◆ **TASK TO COMPLETE**
While you copy the lines below, skip the pictures and keep the rest exact.

* * * * * * *

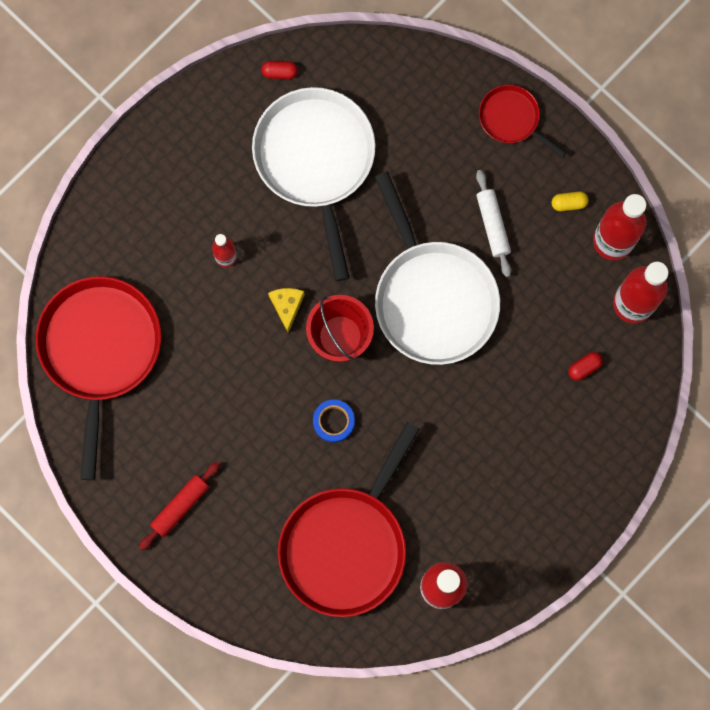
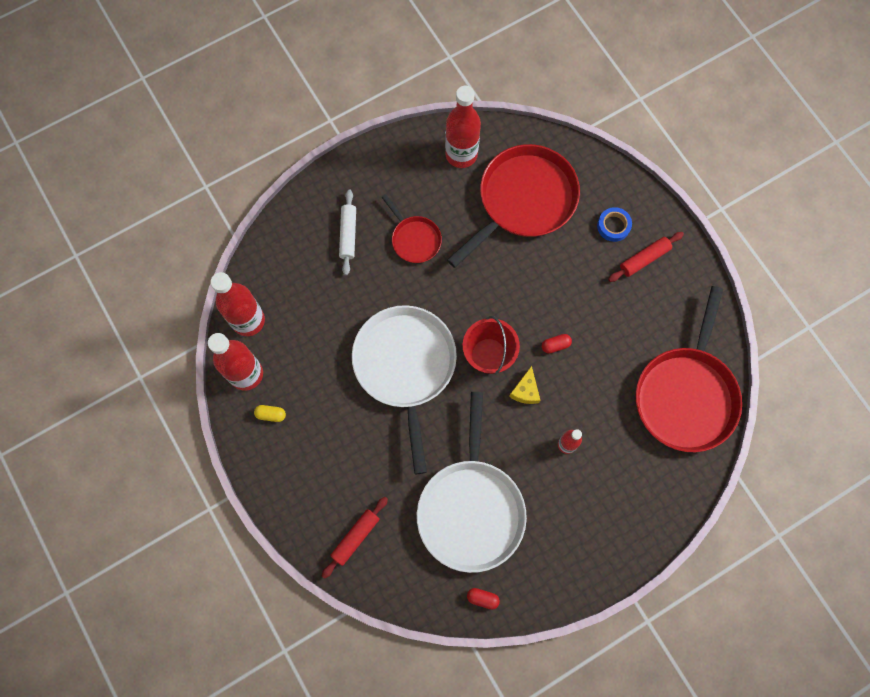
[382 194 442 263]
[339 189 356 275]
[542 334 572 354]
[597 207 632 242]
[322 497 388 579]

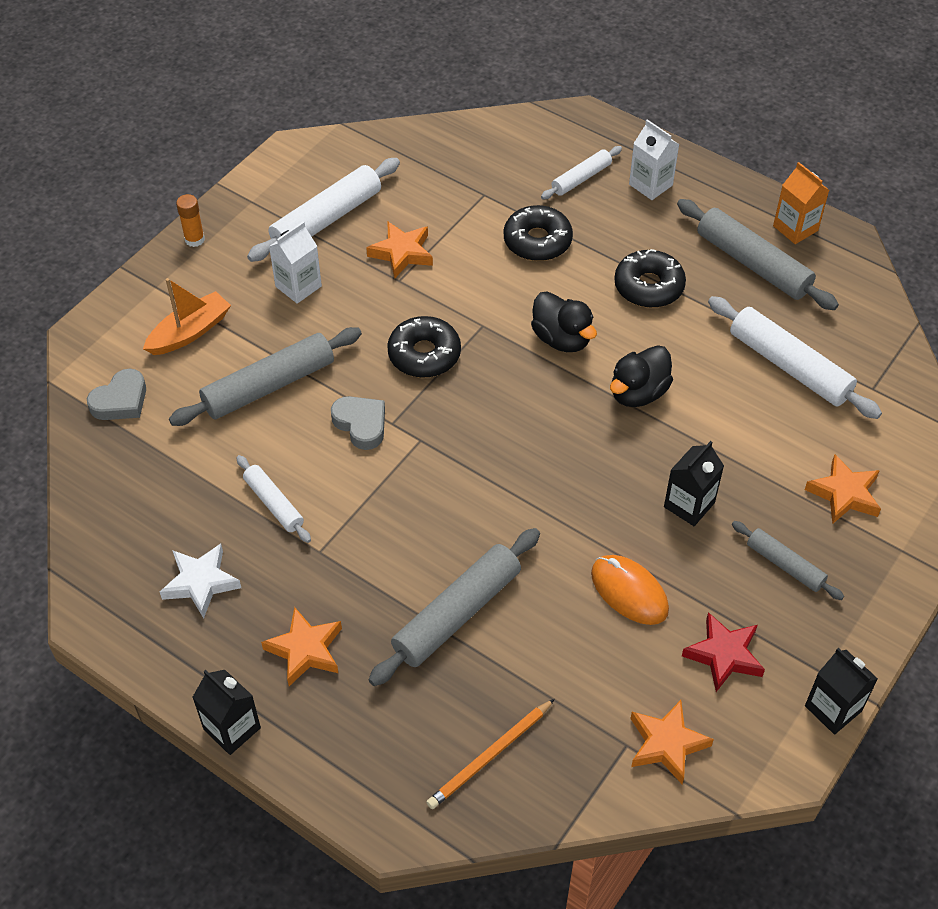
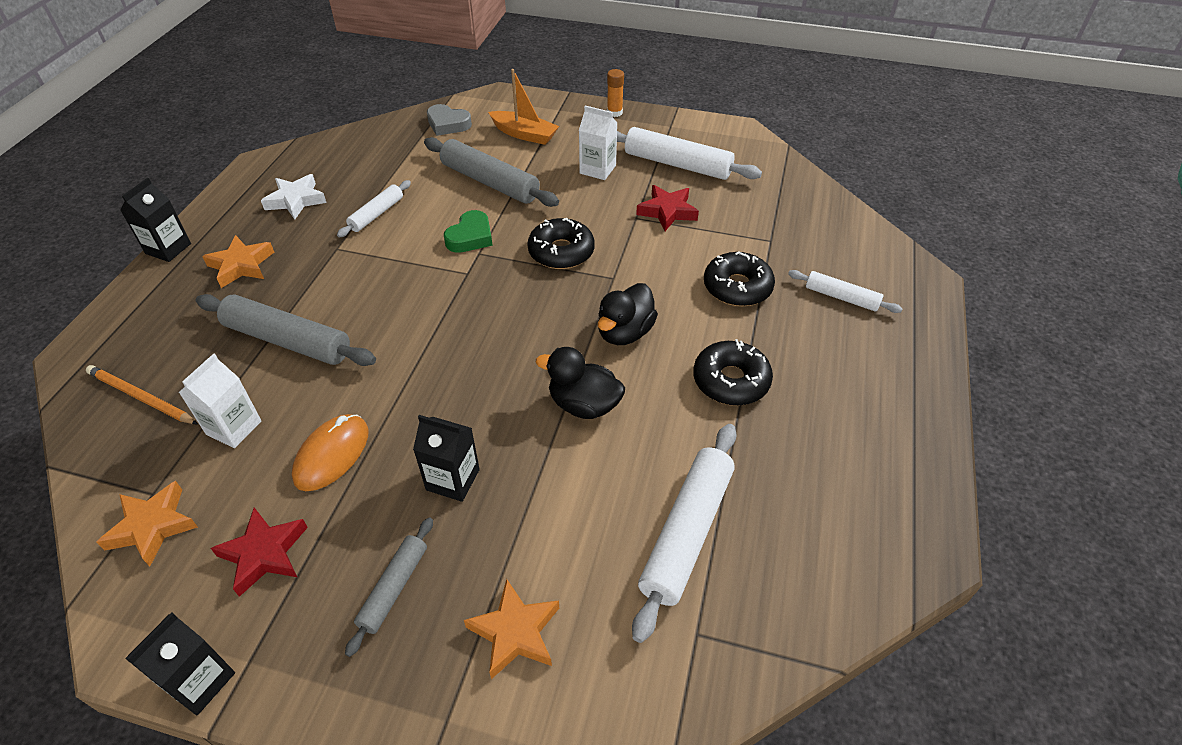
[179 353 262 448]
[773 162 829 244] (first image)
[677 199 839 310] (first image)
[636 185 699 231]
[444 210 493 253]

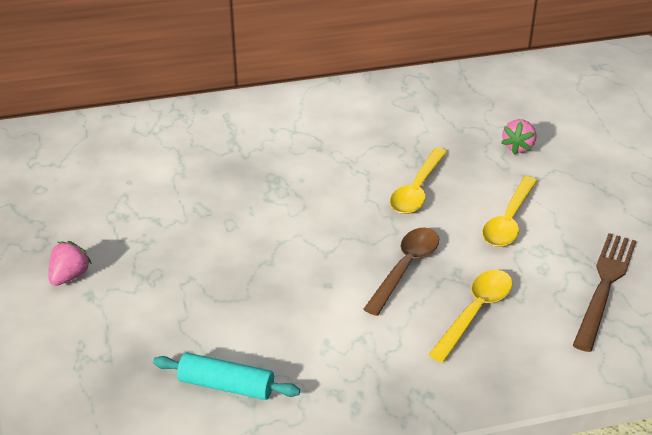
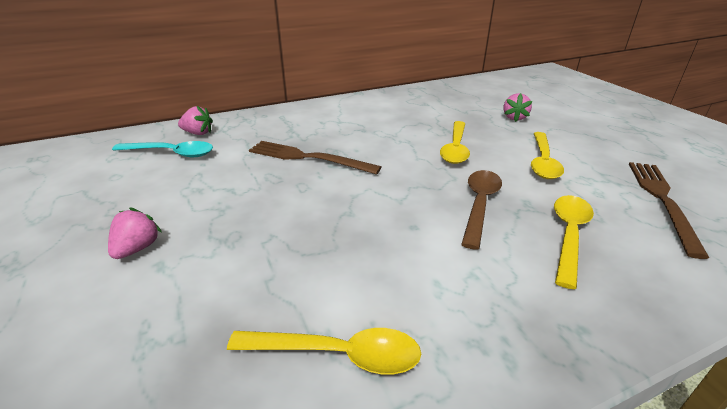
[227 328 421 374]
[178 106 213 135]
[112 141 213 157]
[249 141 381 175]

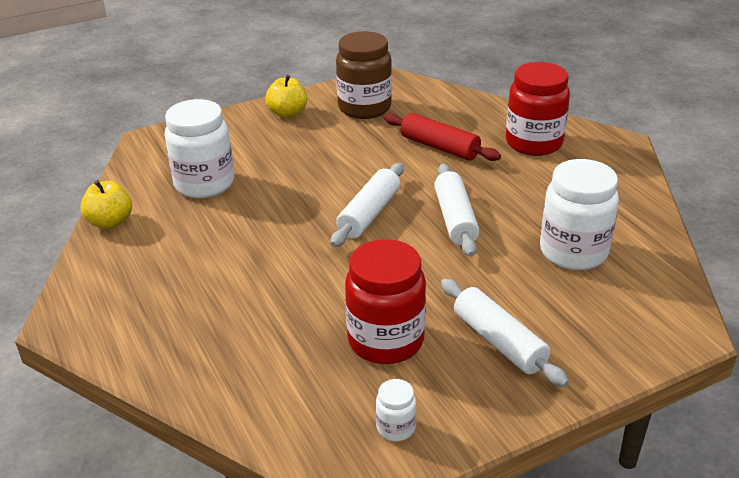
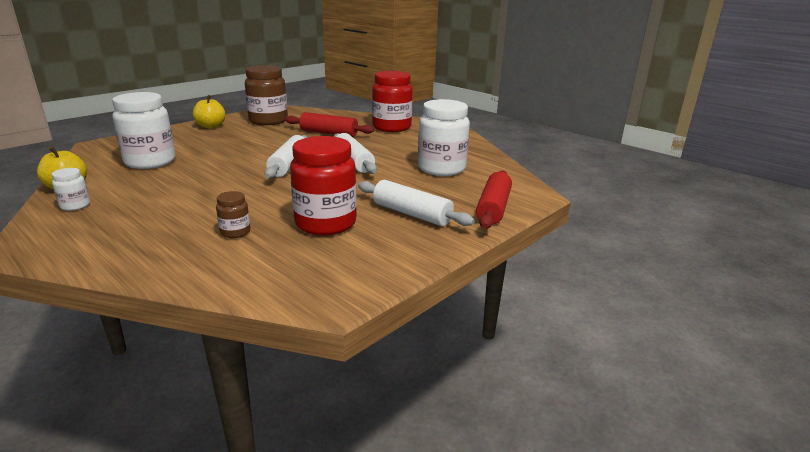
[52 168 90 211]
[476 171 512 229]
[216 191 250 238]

* * * * * * *

◆ **ANSWER TO THIS PROBLEM**
[382 194 442 263]
[339 189 356 275]
[542 334 572 354]
[597 207 632 242]
[322 497 388 579]

[179 353 262 448]
[773 162 829 244] (first image)
[677 199 839 310] (first image)
[636 185 699 231]
[444 210 493 253]

[227 328 421 374]
[178 106 213 135]
[112 141 213 157]
[249 141 381 175]

[52 168 90 211]
[476 171 512 229]
[216 191 250 238]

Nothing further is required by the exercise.